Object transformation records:
───

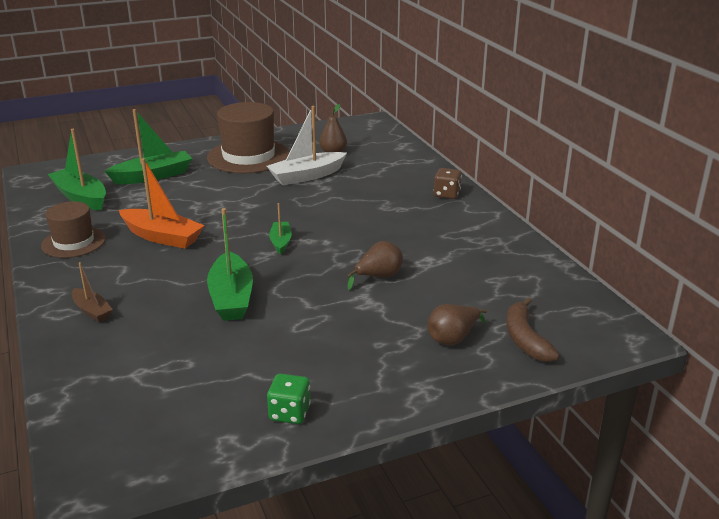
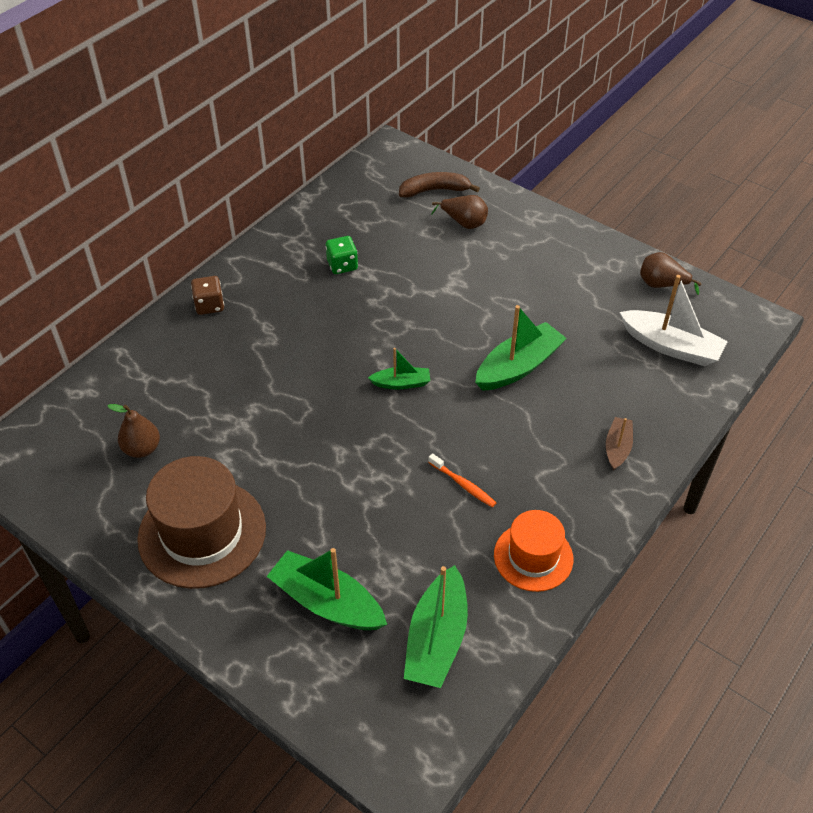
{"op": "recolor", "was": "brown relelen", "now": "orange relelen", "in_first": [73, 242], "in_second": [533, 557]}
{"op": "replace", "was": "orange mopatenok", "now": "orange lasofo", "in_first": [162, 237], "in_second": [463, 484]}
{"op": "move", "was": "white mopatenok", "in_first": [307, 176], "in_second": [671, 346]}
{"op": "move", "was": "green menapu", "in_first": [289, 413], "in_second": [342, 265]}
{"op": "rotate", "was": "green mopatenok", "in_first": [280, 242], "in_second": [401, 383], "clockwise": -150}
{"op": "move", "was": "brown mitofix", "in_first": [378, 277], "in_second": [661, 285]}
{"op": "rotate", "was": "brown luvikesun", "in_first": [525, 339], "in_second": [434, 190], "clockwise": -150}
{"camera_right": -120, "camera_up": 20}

───

Give back every entry word for word, and drop the pictures as you go.

**Task answer:**
{"op": "recolor", "was": "brown relelen", "now": "orange relelen", "in_first": [73, 242], "in_second": [533, 557]}
{"op": "replace", "was": "orange mopatenok", "now": "orange lasofo", "in_first": [162, 237], "in_second": [463, 484]}
{"op": "move", "was": "white mopatenok", "in_first": [307, 176], "in_second": [671, 346]}
{"op": "move", "was": "green menapu", "in_first": [289, 413], "in_second": [342, 265]}
{"op": "rotate", "was": "green mopatenok", "in_first": [280, 242], "in_second": [401, 383], "clockwise": -150}
{"op": "move", "was": "brown mitofix", "in_first": [378, 277], "in_second": [661, 285]}
{"op": "rotate", "was": "brown luvikesun", "in_first": [525, 339], "in_second": [434, 190], "clockwise": -150}
{"camera_right": -120, "camera_up": 20}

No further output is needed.